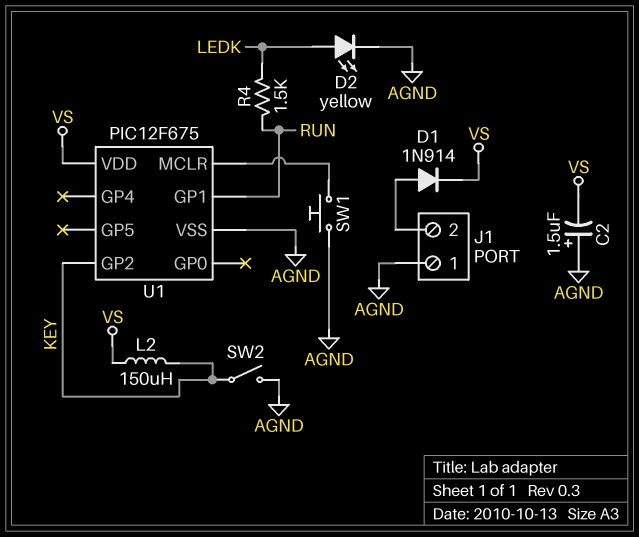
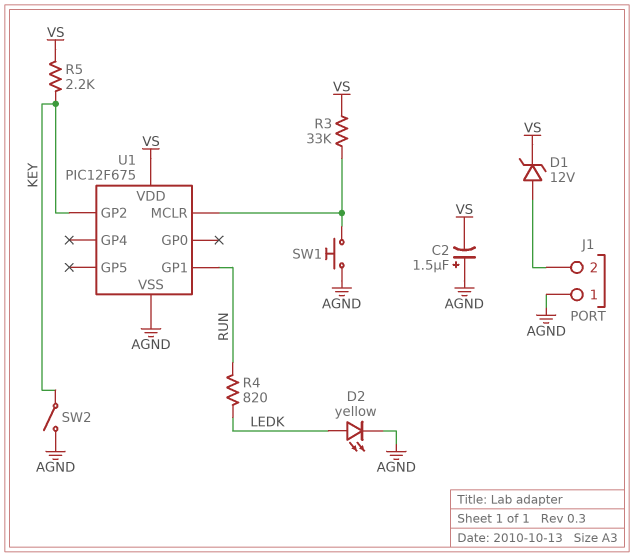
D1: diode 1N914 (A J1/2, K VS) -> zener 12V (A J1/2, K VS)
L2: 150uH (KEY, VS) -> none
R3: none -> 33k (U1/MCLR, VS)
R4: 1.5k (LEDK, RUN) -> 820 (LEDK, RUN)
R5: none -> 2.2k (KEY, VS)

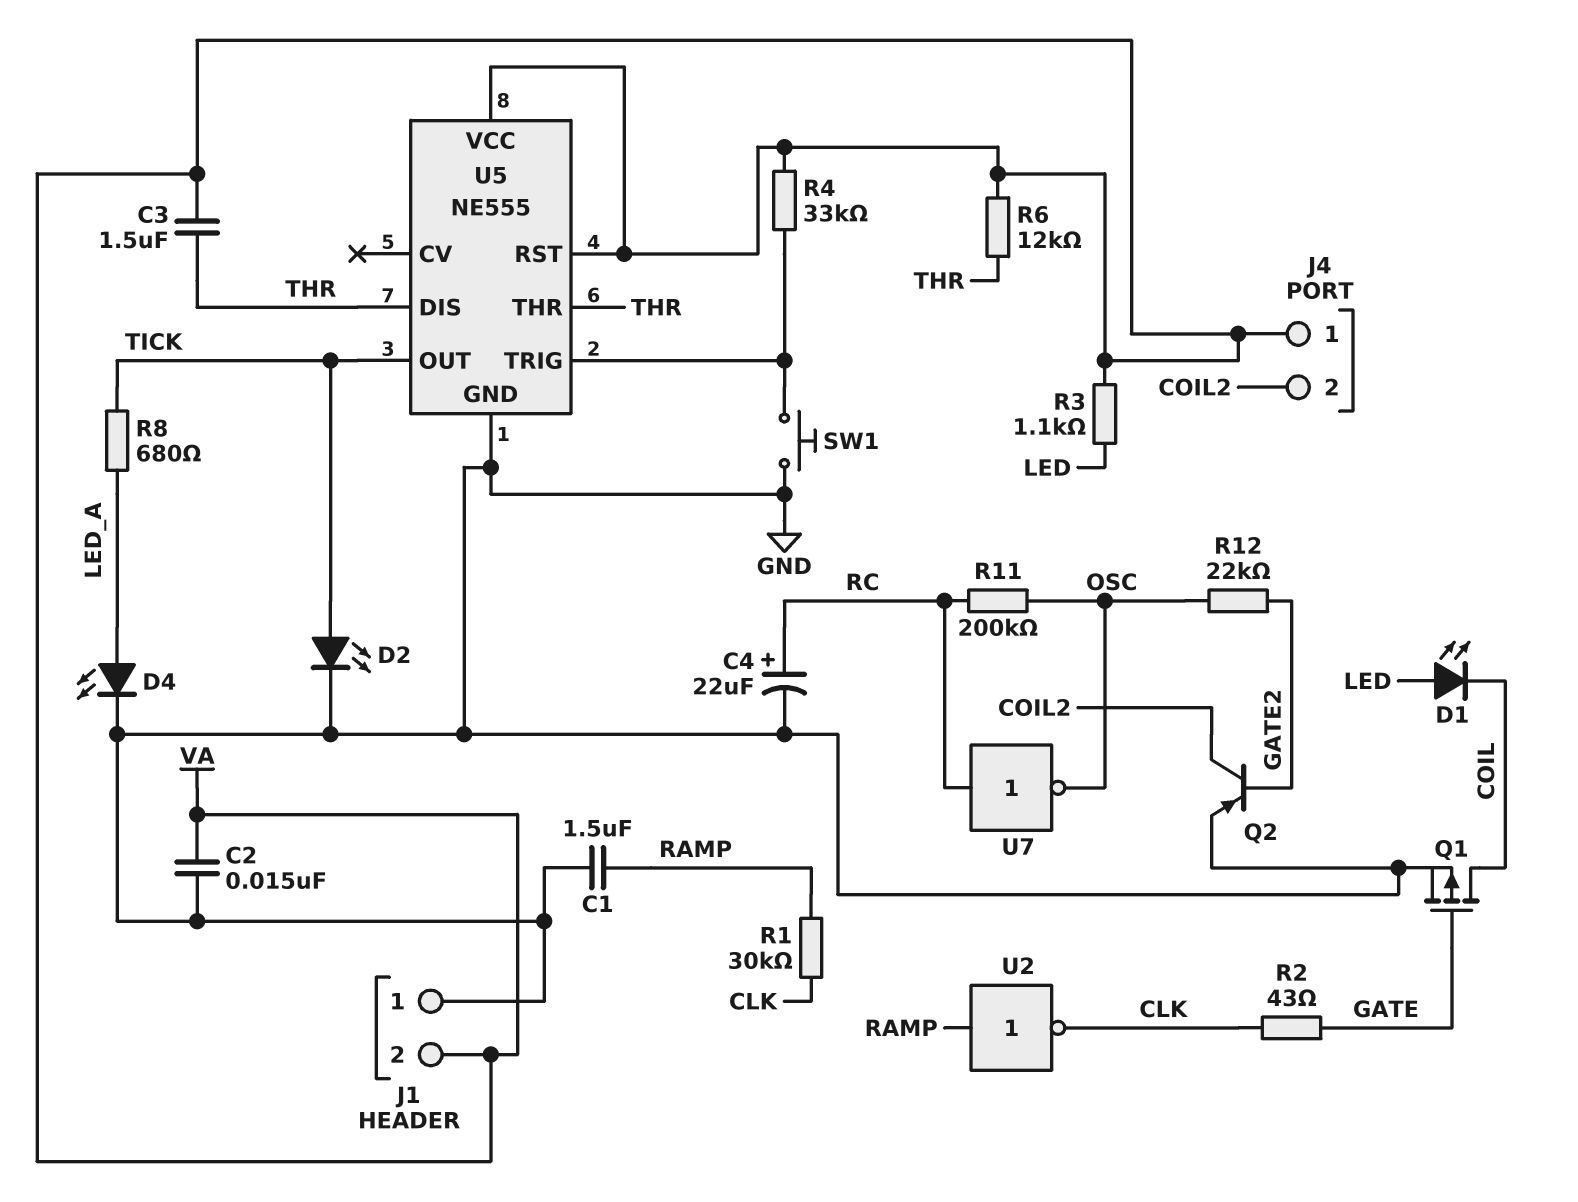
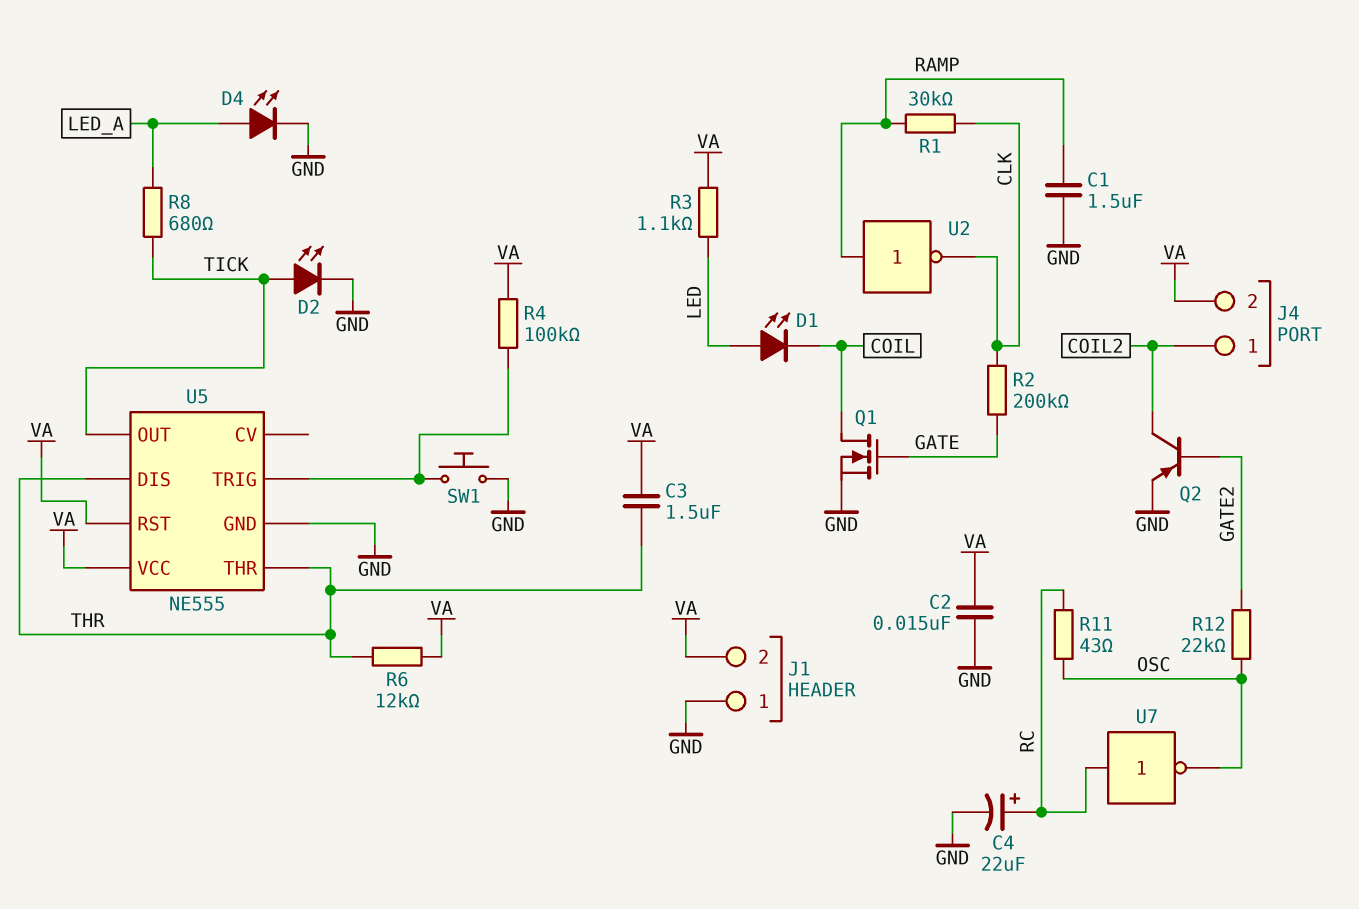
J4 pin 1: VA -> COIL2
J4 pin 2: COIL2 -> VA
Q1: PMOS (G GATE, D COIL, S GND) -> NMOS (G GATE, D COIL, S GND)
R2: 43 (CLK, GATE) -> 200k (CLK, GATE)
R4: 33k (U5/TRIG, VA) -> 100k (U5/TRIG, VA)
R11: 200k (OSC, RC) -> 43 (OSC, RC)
-.-.-
WHAT IS NEEDED - Print each line, exactly as written, from the one that contains "Q1: PMOS (G" to the end of the data above, with both end lines included and nothing else.

RESULT FOR THIS TASK -
Q1: PMOS (G GATE, D COIL, S GND) -> NMOS (G GATE, D COIL, S GND)
R2: 43 (CLK, GATE) -> 200k (CLK, GATE)
R4: 33k (U5/TRIG, VA) -> 100k (U5/TRIG, VA)
R11: 200k (OSC, RC) -> 43 (OSC, RC)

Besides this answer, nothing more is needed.